__AIM OF THE TASK__:
Write the records out again in full, word for word.

Records from a data collection

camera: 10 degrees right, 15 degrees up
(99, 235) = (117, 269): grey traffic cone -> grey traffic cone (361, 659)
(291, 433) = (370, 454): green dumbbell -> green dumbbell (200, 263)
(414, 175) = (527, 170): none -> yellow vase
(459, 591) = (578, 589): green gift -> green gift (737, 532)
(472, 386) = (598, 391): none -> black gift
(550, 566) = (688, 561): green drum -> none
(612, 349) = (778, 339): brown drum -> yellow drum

__ANSWER AREA__:
camera: 10 degrees right, 15 degrees up
(99, 235) = (117, 269): grey traffic cone -> grey traffic cone (361, 659)
(291, 433) = (370, 454): green dumbbell -> green dumbbell (200, 263)
(414, 175) = (527, 170): none -> yellow vase
(459, 591) = (578, 589): green gift -> green gift (737, 532)
(472, 386) = (598, 391): none -> black gift
(550, 566) = (688, 561): green drum -> none
(612, 349) = (778, 339): brown drum -> yellow drum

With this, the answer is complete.